• _YOUR TASK_: Starting with the line that contains "D5: diode (A" and stopping after the line that contains "C1: 3300uF (plus", copy the entries below exactly. Include nothing else.

• _LISTED RECORDS_:

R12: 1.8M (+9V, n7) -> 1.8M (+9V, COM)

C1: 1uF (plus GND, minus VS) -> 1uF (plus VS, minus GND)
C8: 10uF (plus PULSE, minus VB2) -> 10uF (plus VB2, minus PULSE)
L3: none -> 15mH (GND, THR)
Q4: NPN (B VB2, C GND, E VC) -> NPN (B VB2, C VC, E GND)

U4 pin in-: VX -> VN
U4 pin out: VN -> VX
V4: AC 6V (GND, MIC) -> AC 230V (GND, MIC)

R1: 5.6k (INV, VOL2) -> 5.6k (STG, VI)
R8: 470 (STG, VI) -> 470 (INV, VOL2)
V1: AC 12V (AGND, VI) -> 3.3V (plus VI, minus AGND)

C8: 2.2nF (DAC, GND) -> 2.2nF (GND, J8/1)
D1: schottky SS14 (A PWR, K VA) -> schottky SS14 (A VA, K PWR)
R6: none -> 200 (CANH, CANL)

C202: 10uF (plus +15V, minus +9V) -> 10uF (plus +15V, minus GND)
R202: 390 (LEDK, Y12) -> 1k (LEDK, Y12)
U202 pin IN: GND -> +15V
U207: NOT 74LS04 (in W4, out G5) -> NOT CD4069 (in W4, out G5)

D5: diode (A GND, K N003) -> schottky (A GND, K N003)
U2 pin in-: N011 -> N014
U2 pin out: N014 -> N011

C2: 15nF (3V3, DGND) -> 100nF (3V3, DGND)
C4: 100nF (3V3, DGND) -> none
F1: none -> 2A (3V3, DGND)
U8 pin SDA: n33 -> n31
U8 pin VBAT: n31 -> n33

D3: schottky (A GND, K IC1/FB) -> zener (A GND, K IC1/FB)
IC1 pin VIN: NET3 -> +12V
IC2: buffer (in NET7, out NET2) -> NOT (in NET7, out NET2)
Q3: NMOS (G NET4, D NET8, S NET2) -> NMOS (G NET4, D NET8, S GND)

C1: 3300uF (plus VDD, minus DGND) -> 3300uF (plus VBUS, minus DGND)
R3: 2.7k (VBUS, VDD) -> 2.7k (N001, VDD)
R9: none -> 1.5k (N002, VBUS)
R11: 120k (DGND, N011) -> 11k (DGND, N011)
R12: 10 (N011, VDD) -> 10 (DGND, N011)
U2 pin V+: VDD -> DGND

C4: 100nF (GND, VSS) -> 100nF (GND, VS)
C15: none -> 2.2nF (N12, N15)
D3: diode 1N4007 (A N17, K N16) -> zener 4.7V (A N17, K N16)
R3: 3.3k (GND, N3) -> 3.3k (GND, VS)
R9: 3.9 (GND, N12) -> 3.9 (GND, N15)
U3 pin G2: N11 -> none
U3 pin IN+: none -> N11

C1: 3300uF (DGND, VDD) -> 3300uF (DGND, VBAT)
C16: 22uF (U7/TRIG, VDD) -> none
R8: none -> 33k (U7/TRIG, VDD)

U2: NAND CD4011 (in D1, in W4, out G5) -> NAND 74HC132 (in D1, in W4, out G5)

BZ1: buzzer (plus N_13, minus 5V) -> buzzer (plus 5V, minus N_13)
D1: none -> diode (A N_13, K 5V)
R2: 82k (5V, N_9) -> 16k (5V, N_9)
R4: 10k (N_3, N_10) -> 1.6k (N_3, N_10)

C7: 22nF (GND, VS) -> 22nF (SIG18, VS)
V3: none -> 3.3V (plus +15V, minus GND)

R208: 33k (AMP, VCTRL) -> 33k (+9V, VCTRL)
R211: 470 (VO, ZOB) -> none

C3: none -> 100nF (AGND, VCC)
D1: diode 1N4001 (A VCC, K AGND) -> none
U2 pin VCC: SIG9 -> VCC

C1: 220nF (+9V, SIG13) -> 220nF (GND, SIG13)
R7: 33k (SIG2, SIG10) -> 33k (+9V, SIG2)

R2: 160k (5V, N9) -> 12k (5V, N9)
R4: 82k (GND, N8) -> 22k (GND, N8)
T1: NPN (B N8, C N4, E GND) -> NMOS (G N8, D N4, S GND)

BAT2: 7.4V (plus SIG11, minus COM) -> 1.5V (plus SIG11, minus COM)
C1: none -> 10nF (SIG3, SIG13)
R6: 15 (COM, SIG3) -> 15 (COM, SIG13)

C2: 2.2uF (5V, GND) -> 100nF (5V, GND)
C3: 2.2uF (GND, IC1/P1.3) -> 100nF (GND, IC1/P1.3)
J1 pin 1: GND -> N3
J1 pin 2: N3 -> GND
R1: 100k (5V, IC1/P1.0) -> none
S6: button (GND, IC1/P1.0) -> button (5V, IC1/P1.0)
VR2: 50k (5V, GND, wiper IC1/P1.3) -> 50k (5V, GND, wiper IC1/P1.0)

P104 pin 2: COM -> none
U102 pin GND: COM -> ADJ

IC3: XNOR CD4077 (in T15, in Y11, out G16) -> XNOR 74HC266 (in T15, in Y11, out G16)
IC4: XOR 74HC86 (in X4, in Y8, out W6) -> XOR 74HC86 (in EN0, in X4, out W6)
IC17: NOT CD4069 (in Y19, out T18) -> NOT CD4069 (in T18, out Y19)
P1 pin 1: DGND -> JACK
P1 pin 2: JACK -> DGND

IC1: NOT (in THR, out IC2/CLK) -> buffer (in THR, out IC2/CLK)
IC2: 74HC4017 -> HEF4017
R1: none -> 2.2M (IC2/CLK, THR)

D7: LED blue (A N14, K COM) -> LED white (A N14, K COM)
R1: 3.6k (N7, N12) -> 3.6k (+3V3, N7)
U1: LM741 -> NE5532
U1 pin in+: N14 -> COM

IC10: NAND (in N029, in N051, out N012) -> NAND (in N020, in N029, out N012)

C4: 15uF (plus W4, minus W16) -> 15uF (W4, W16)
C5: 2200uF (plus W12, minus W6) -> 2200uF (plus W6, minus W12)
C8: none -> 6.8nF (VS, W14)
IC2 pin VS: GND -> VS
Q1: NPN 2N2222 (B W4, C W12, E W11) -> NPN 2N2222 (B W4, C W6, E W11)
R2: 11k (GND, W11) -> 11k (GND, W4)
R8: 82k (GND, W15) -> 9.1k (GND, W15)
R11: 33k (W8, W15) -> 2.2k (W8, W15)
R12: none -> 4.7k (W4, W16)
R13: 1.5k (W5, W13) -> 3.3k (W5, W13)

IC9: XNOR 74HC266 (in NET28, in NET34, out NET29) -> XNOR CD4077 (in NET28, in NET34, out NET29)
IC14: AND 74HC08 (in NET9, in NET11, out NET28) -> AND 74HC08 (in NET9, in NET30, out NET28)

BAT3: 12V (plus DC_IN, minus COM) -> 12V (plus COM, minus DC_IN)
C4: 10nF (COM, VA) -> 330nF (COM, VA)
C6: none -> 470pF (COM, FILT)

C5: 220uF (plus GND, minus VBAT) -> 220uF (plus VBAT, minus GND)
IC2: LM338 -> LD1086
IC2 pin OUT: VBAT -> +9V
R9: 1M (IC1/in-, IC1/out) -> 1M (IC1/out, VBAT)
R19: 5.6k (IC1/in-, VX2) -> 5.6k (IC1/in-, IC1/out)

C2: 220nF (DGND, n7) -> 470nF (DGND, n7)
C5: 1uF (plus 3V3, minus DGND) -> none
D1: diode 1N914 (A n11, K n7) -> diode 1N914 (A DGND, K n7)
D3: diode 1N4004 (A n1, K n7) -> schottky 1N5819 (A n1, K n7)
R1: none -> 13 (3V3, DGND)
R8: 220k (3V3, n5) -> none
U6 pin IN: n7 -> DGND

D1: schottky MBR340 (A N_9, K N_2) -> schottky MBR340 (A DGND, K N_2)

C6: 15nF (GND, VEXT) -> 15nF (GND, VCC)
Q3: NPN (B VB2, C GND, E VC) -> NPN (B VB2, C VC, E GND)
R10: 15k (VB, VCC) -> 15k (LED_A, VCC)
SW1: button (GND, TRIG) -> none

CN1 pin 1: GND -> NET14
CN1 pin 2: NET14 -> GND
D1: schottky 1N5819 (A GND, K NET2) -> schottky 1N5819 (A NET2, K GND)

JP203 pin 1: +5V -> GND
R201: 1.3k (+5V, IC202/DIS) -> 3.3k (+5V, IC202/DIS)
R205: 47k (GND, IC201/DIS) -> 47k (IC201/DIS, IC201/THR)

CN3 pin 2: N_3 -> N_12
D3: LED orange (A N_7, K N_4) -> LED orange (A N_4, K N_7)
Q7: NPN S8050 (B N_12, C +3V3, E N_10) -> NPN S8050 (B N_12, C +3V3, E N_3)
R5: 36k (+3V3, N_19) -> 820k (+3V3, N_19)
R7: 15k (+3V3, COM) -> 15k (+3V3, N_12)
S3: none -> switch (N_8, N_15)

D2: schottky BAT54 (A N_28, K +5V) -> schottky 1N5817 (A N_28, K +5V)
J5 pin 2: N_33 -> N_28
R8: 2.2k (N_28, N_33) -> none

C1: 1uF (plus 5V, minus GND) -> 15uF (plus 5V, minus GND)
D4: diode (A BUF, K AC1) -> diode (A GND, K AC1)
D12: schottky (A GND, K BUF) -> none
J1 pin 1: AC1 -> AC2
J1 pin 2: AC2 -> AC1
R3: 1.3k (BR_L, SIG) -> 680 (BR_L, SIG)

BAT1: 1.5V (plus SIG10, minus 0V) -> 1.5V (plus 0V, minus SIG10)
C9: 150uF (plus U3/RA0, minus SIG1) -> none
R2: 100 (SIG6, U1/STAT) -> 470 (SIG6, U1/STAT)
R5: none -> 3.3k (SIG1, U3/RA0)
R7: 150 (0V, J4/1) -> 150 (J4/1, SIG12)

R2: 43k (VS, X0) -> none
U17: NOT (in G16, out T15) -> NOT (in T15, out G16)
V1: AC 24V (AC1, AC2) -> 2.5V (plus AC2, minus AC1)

• _ANSWER SECTION_:
D5: diode (A GND, K N003) -> schottky (A GND, K N003)
U2 pin in-: N011 -> N014
U2 pin out: N014 -> N011

C2: 15nF (3V3, DGND) -> 100nF (3V3, DGND)
C4: 100nF (3V3, DGND) -> none
F1: none -> 2A (3V3, DGND)
U8 pin SDA: n33 -> n31
U8 pin VBAT: n31 -> n33

D3: schottky (A GND, K IC1/FB) -> zener (A GND, K IC1/FB)
IC1 pin VIN: NET3 -> +12V
IC2: buffer (in NET7, out NET2) -> NOT (in NET7, out NET2)
Q3: NMOS (G NET4, D NET8, S NET2) -> NMOS (G NET4, D NET8, S GND)

C1: 3300uF (plus VDD, minus DGND) -> 3300uF (plus VBUS, minus DGND)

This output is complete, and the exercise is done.